# WHAT YOU SHOULD DO:
After locating the line with "(97, 400) = (689, 590): white" in the data that follows, return it and every later line exactly, up to and including the line with "(270, 196) = (458, 479): green".

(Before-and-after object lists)
═══

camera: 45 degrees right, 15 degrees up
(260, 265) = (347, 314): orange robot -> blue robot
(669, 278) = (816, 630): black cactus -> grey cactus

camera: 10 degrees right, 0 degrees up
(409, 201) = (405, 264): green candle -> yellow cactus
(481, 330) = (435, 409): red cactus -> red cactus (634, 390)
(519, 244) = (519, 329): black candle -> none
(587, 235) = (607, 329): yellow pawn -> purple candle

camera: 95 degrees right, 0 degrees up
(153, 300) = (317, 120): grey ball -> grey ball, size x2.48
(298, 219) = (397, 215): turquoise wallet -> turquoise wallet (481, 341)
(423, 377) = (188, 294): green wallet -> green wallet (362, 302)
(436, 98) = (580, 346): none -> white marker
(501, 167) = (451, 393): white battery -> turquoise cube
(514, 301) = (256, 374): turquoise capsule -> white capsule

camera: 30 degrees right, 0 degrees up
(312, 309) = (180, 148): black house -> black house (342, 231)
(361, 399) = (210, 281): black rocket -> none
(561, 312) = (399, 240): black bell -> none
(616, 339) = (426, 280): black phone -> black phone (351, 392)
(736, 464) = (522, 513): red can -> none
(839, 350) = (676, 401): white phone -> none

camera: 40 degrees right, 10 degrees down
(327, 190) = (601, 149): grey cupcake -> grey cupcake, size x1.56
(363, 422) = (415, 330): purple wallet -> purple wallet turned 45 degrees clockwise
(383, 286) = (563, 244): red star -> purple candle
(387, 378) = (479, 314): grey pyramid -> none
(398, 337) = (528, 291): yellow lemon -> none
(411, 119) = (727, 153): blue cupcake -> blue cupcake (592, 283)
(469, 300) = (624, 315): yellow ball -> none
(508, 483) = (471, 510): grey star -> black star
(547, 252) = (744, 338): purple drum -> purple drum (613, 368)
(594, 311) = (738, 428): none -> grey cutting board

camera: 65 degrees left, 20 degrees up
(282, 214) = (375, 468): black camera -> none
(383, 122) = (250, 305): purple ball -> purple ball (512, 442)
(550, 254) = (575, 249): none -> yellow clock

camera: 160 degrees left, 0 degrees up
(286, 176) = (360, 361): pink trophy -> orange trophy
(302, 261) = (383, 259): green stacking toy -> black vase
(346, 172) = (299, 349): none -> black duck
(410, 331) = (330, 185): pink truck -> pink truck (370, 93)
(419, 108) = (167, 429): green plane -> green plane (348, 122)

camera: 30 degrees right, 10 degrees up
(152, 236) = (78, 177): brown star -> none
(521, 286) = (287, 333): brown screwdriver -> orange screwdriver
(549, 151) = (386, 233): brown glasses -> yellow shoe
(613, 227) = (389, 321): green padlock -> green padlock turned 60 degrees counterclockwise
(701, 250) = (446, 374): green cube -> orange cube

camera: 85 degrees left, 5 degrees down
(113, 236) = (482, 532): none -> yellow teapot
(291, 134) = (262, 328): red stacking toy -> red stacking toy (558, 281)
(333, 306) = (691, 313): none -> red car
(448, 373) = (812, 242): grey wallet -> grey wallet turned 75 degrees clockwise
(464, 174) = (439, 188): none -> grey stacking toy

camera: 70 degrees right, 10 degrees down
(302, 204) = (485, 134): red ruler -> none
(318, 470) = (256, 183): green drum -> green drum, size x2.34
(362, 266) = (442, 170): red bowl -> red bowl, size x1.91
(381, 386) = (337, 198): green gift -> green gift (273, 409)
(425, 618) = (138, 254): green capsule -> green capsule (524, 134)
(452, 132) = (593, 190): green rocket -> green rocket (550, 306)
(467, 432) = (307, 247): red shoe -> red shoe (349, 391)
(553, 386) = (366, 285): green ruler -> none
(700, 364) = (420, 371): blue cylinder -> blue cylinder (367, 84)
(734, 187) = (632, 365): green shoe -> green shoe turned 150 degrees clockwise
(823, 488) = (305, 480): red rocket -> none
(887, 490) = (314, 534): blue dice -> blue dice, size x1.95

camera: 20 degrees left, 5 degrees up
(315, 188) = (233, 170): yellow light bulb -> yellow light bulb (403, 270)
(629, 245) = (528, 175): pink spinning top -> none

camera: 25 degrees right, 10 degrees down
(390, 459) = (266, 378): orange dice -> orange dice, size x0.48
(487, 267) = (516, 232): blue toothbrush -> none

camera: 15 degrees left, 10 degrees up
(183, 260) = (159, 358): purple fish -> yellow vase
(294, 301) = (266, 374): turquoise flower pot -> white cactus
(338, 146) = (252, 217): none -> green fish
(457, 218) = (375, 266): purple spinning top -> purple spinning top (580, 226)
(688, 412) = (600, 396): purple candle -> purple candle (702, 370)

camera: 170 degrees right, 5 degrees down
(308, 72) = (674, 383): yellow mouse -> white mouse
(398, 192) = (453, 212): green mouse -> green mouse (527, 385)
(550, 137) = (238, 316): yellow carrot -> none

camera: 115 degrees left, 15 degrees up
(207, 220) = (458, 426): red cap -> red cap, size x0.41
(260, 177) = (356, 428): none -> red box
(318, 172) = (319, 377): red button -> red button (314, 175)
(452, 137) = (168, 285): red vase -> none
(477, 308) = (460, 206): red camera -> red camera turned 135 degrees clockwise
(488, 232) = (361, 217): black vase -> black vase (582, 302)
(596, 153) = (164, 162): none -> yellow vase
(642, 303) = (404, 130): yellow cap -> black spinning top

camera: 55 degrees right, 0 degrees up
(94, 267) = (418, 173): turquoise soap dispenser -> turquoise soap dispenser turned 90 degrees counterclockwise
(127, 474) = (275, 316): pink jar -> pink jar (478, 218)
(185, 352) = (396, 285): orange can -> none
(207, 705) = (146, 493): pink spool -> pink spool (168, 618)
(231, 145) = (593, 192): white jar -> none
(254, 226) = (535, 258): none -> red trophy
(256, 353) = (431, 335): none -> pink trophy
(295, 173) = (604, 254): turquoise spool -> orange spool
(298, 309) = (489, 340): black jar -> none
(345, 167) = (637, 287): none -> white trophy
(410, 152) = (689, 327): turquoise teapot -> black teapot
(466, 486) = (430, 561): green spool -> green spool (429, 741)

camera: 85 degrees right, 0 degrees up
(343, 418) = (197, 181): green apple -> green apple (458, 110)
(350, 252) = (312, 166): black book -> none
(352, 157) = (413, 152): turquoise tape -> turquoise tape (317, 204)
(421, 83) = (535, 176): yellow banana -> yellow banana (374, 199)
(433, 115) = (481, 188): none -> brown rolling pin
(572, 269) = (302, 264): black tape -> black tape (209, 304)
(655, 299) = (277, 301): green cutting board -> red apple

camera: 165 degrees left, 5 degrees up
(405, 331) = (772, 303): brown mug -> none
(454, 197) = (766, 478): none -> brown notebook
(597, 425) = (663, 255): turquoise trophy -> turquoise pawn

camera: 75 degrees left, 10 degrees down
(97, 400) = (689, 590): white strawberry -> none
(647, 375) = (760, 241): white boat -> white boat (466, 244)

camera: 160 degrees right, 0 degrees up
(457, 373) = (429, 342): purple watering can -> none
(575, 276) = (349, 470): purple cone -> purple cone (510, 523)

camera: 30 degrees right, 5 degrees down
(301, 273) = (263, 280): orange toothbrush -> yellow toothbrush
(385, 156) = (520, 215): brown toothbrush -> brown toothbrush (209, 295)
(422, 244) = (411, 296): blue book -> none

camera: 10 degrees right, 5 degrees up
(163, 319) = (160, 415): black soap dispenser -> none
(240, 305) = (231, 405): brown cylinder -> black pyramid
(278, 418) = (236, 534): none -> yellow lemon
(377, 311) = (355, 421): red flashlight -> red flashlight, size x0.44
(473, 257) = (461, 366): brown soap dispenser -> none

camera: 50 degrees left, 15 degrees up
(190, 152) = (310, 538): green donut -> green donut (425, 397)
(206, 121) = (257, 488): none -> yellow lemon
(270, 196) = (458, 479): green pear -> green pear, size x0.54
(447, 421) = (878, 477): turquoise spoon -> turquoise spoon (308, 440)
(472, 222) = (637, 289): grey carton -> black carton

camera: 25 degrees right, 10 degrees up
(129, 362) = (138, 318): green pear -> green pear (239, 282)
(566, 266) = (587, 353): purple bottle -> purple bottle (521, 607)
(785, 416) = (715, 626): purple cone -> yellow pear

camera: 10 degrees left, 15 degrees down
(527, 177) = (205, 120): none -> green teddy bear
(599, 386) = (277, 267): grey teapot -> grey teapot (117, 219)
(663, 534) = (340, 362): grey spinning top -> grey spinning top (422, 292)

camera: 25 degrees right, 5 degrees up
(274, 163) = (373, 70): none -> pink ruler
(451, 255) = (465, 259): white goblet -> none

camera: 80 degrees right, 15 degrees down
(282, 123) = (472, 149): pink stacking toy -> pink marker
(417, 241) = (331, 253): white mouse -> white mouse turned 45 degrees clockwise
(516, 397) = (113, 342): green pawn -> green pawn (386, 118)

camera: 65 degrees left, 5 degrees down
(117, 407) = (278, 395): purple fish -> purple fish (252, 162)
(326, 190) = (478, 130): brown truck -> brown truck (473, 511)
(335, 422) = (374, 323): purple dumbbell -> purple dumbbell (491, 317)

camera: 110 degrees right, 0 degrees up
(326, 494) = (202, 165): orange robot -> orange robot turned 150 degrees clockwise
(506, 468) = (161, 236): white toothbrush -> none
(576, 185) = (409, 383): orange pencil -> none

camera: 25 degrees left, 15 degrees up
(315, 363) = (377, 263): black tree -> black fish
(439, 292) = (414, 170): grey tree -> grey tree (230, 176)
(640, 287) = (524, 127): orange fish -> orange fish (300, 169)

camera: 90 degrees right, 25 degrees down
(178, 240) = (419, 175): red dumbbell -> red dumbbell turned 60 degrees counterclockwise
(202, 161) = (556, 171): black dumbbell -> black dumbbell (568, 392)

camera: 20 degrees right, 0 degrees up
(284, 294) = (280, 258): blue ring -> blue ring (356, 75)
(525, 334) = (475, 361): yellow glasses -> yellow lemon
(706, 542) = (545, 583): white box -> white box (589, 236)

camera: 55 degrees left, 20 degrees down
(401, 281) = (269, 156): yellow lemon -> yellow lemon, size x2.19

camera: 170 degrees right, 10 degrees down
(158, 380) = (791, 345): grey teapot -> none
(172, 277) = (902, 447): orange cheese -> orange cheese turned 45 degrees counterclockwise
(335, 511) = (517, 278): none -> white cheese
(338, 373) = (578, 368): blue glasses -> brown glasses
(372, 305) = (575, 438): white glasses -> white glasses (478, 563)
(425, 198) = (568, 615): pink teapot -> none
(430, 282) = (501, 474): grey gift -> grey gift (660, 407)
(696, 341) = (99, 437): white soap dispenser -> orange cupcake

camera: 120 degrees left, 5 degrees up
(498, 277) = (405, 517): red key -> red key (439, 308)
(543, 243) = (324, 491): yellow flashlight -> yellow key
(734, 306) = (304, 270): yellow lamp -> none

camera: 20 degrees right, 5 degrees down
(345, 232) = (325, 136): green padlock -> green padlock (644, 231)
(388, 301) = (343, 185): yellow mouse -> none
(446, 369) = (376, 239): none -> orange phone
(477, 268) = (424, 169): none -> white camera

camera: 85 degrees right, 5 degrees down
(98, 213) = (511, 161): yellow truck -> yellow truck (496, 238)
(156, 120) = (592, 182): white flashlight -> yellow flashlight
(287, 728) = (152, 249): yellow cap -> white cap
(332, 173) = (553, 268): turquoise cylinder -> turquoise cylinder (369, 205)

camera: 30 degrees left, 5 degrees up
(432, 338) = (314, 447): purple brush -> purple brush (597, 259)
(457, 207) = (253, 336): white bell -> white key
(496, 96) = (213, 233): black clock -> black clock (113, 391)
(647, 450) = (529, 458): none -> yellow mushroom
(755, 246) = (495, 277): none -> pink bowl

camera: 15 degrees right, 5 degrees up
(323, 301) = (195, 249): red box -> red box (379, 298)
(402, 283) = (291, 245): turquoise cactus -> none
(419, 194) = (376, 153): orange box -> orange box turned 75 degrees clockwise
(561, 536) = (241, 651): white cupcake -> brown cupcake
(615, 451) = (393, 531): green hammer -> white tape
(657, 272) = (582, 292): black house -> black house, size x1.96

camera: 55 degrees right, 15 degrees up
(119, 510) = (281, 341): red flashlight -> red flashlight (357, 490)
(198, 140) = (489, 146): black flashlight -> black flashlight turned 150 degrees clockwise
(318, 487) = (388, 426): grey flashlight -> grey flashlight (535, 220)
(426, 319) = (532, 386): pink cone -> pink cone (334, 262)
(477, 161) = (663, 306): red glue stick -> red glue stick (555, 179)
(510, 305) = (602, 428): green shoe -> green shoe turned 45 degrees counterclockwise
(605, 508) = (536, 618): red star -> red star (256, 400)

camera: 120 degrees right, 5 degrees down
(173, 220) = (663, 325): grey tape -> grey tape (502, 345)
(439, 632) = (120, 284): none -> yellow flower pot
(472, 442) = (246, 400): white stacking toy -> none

═══

# OUTPUT FOR THIS EXERCISE:
(97, 400) = (689, 590): white strawberry -> none
(647, 375) = (760, 241): white boat -> white boat (466, 244)

camera: 160 degrees right, 0 degrees up
(457, 373) = (429, 342): purple watering can -> none
(575, 276) = (349, 470): purple cone -> purple cone (510, 523)

camera: 30 degrees right, 5 degrees down
(301, 273) = (263, 280): orange toothbrush -> yellow toothbrush
(385, 156) = (520, 215): brown toothbrush -> brown toothbrush (209, 295)
(422, 244) = (411, 296): blue book -> none

camera: 10 degrees right, 5 degrees up
(163, 319) = (160, 415): black soap dispenser -> none
(240, 305) = (231, 405): brown cylinder -> black pyramid
(278, 418) = (236, 534): none -> yellow lemon
(377, 311) = (355, 421): red flashlight -> red flashlight, size x0.44
(473, 257) = (461, 366): brown soap dispenser -> none

camera: 50 degrees left, 15 degrees up
(190, 152) = (310, 538): green donut -> green donut (425, 397)
(206, 121) = (257, 488): none -> yellow lemon
(270, 196) = (458, 479): green pear -> green pear, size x0.54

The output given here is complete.